§ EXERCISE DETAILS: Among the entries below, one stretch runs from the line that contains "(522, 451) = (530, 453): orange" through the line that contains "camera: 85 degrees right, 25 degrees up". Repeat that stretch exactly, ends included, and only that.
[DATA SHOWN — start]
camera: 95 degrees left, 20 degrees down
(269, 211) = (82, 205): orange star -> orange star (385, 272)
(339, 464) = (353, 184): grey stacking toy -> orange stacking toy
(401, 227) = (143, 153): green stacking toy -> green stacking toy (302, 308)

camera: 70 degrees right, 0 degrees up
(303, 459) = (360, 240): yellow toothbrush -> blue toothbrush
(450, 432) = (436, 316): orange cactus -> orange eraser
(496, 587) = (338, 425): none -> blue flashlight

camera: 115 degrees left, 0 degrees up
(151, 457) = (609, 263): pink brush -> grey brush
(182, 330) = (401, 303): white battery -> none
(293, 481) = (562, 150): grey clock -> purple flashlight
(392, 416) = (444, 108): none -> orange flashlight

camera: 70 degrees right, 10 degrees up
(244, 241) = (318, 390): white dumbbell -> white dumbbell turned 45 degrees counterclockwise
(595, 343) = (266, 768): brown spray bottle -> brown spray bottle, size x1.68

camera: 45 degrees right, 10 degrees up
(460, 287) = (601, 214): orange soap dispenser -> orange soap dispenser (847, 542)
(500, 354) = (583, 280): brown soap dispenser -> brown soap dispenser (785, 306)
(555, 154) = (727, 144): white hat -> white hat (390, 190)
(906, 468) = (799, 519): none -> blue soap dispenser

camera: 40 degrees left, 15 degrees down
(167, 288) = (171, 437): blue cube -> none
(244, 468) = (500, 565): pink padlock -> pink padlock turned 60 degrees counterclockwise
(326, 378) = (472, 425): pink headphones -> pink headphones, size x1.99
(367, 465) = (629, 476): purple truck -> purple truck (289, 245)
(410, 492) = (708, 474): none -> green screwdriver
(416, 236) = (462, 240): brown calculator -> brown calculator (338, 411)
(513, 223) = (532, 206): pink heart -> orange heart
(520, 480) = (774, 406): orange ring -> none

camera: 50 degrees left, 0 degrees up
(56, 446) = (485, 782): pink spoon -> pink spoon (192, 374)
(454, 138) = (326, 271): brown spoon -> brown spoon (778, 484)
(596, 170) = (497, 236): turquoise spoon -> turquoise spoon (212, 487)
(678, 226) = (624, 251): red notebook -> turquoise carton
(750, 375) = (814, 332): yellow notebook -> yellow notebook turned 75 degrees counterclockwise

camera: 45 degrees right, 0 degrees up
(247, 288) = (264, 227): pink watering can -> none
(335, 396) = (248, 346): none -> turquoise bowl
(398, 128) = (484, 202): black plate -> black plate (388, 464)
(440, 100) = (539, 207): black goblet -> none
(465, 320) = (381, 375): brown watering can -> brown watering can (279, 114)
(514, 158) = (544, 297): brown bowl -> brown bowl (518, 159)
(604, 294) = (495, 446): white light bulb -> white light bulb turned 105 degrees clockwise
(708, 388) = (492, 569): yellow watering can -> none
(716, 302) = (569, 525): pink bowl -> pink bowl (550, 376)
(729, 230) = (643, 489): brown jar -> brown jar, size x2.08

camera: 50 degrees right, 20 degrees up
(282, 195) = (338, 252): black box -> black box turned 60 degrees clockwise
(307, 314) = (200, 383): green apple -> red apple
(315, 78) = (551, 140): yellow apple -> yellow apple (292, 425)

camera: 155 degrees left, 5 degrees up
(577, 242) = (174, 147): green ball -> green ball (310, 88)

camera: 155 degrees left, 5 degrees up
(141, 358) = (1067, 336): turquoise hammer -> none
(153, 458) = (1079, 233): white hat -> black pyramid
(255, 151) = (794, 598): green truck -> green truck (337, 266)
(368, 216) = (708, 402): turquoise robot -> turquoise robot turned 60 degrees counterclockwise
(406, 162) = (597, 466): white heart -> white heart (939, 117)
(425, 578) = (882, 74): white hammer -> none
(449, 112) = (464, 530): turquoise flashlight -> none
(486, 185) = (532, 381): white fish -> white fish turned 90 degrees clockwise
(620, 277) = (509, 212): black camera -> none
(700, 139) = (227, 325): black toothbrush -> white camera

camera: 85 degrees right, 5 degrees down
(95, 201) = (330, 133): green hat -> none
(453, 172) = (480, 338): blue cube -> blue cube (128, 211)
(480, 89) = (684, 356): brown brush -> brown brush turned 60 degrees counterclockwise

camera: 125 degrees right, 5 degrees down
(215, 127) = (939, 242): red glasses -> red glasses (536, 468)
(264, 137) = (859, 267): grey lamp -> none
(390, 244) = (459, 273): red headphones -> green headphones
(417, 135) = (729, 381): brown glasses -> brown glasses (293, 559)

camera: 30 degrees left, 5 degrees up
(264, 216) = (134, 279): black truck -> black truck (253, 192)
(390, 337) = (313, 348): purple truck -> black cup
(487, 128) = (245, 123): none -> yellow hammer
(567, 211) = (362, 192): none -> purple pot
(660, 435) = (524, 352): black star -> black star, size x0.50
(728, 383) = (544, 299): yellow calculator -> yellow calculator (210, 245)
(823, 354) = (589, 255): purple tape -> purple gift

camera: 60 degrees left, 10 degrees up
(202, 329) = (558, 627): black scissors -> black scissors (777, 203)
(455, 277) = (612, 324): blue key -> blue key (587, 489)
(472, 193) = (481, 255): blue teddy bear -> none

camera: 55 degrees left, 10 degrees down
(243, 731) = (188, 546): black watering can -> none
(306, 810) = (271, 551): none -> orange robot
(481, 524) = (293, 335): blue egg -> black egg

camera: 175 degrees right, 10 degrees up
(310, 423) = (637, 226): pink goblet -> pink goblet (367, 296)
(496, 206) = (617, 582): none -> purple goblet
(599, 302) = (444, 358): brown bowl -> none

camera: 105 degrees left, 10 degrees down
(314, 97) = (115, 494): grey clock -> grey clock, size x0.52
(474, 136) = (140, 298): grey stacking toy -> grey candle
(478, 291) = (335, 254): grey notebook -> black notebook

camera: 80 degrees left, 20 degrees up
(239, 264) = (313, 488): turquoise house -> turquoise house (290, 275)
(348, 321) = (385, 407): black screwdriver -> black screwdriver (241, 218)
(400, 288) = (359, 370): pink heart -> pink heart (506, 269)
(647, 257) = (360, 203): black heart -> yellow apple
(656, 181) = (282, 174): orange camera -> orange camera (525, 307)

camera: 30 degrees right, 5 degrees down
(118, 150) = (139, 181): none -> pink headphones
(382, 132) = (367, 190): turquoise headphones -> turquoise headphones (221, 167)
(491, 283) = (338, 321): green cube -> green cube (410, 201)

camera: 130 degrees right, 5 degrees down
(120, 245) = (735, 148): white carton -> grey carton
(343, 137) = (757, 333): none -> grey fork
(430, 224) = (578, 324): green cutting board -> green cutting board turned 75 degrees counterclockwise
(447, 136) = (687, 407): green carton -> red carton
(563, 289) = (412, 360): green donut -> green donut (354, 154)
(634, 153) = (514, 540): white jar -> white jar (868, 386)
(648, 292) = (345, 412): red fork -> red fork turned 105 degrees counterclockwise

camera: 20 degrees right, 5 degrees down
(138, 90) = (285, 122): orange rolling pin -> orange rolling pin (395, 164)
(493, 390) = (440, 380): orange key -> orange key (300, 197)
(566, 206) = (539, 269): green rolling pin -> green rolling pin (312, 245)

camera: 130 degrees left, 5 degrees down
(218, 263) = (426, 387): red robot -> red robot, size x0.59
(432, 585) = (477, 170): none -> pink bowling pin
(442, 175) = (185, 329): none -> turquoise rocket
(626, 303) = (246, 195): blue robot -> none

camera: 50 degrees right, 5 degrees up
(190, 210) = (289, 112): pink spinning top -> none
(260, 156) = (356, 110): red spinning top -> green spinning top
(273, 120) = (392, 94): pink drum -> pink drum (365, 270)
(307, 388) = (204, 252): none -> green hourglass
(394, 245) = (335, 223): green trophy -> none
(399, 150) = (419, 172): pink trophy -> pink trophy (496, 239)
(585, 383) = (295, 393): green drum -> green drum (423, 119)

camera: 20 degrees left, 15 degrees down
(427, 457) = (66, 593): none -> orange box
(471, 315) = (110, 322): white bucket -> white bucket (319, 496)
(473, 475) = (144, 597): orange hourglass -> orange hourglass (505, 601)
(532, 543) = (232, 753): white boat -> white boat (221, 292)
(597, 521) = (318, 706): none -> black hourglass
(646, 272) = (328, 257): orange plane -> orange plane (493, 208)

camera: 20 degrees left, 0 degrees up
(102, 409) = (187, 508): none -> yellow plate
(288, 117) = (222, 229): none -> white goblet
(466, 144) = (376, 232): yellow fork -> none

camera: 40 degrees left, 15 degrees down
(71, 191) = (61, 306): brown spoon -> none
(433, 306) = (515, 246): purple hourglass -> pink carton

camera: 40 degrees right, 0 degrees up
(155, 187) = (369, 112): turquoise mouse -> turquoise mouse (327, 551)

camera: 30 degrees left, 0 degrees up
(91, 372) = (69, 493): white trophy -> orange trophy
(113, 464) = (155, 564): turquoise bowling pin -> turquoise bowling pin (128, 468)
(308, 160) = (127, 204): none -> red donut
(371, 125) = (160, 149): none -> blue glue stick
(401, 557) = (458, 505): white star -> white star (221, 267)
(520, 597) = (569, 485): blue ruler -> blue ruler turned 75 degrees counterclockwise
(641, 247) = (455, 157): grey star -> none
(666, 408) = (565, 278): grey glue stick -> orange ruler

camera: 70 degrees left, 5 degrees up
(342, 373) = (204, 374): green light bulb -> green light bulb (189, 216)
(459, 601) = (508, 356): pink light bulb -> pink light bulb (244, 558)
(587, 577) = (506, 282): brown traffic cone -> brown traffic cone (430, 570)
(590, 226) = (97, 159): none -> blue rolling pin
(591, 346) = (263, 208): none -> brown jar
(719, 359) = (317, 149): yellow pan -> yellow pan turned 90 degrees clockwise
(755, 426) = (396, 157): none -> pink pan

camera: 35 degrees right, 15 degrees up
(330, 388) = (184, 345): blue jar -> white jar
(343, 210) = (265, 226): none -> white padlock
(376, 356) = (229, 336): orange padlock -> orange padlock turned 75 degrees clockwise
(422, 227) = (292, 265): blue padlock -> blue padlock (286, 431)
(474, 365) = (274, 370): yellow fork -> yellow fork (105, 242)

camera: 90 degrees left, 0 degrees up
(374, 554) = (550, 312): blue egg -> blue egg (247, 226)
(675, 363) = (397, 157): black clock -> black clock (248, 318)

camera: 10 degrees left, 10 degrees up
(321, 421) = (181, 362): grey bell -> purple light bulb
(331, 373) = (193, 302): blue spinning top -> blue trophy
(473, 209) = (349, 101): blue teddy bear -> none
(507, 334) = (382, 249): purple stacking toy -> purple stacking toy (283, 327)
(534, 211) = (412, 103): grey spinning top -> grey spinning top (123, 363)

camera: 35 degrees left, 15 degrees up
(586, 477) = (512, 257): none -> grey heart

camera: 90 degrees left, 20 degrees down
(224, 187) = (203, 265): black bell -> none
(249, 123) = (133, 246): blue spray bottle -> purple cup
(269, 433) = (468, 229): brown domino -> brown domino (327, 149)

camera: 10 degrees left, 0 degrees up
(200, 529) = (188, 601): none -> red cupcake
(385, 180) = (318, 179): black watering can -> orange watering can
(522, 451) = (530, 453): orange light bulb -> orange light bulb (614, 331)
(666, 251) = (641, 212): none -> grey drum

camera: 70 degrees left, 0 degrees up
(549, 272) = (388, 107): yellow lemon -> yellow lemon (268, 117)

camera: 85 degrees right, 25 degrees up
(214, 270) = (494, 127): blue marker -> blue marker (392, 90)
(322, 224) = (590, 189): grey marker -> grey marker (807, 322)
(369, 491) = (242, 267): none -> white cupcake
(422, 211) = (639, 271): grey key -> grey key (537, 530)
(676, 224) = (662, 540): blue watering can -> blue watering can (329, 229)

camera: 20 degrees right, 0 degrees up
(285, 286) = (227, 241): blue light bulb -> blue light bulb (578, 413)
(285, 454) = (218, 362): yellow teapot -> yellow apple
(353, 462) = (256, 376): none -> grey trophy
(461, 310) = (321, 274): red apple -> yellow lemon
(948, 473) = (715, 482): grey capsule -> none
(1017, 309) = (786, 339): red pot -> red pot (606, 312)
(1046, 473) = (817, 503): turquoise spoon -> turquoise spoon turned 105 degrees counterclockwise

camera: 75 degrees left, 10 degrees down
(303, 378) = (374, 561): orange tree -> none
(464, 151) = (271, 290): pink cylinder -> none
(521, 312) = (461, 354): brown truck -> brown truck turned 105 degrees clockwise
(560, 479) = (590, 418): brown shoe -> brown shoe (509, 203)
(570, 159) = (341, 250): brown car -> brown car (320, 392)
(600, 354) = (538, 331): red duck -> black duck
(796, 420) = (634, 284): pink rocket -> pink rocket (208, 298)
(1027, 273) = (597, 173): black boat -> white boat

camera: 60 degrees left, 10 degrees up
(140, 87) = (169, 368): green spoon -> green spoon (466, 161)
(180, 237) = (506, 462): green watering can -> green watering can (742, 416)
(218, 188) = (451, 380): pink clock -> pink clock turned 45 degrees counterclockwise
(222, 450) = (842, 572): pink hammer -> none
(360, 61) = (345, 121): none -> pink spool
[DATA SHOWN — finish]
§ YOUR SOLUTION:
(522, 451) = (530, 453): orange light bulb -> orange light bulb (614, 331)
(666, 251) = (641, 212): none -> grey drum

camera: 70 degrees left, 0 degrees up
(549, 272) = (388, 107): yellow lemon -> yellow lemon (268, 117)

camera: 85 degrees right, 25 degrees up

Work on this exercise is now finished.